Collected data

┌────────

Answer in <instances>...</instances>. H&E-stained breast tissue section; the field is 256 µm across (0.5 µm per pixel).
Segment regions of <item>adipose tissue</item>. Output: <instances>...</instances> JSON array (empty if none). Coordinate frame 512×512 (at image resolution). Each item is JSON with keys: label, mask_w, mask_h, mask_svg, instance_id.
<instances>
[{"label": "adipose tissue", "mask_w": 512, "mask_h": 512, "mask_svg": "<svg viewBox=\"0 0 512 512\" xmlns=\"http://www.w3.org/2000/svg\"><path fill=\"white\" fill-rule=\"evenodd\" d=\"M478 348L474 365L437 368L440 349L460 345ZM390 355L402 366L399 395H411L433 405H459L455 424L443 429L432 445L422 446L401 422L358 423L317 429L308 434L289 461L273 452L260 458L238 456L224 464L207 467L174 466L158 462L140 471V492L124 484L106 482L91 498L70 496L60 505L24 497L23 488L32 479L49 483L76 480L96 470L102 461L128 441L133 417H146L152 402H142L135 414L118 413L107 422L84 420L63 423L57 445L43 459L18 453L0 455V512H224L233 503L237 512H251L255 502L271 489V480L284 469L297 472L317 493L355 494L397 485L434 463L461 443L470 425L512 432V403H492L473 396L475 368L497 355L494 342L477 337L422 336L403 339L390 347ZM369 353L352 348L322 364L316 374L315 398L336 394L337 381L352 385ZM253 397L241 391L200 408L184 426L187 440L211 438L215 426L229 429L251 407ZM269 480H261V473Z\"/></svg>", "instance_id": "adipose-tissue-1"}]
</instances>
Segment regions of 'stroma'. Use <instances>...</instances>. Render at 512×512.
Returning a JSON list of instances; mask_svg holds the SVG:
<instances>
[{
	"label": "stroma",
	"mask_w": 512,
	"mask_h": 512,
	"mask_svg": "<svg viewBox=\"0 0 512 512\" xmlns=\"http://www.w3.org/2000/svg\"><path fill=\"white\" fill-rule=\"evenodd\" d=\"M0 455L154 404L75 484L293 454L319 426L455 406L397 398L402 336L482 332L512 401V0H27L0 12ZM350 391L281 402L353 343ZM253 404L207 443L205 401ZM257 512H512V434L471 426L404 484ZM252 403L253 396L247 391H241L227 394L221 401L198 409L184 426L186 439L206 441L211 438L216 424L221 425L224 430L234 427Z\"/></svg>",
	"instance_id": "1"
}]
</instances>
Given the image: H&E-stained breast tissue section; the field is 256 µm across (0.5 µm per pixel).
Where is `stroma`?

└────────

# [Exercise]
Retype all the material above precisely, with no line left out.

# [The answer]
Answer in <instances>...</instances>. H&E-stained breast tissue section; the field is 256 µm across (0.5 µm per pixel).
Segment regions of <item>adipose tissue</item>. Output: <instances>...</instances> JSON array (empty if none). Coordinate frame 512×512 (at image resolution). Each item is JSON with keys: label, mask_w, mask_h, mask_svg, instance_id.
<instances>
[{"label": "adipose tissue", "mask_w": 512, "mask_h": 512, "mask_svg": "<svg viewBox=\"0 0 512 512\" xmlns=\"http://www.w3.org/2000/svg\"><path fill=\"white\" fill-rule=\"evenodd\" d=\"M478 348L474 365L437 368L440 349L460 345ZM390 355L402 366L399 395H411L433 405H459L455 424L443 429L432 445L422 446L401 422L358 423L317 429L308 434L289 461L273 452L260 458L238 456L224 464L207 467L174 466L158 462L140 471V492L124 484L106 482L91 498L70 496L60 505L24 497L23 488L32 479L49 483L76 480L96 470L102 461L128 441L133 417H146L152 402H142L135 414L118 413L107 422L84 420L63 423L57 445L43 459L18 453L0 455V512H224L233 503L237 512H251L255 502L271 489V480L284 469L297 472L317 493L355 494L397 485L434 463L461 443L470 425L512 432V403H492L473 396L475 368L497 355L494 342L477 337L422 336L403 339L390 347ZM369 353L352 348L322 364L316 374L315 398L336 394L337 381L352 385ZM253 397L241 391L200 408L184 426L187 440L211 438L215 426L229 429L251 407ZM269 480H261V473Z\"/></svg>", "instance_id": "adipose-tissue-1"}]
</instances>
Segment regions of 'stroma'. Use <instances>...</instances>. Render at 512×512.
Returning a JSON list of instances; mask_svg holds the SVG:
<instances>
[{
	"label": "stroma",
	"mask_w": 512,
	"mask_h": 512,
	"mask_svg": "<svg viewBox=\"0 0 512 512\" xmlns=\"http://www.w3.org/2000/svg\"><path fill=\"white\" fill-rule=\"evenodd\" d=\"M0 455L154 404L75 484L293 454L319 426L455 406L397 398L402 336L482 332L512 401V0H27L0 12ZM350 391L281 402L353 343ZM253 404L207 443L205 401ZM257 512H512V434L471 426L404 484ZM252 403L253 396L247 391H241L227 394L221 401L198 409L184 426L186 439L206 441L211 438L216 424L221 425L224 430L234 427Z\"/></svg>",
	"instance_id": "1"
}]
</instances>
Given the image: H&E-stained breast tissue section; the field is 256 µm across (0.5 µm per pixel).
Where is `stroma`?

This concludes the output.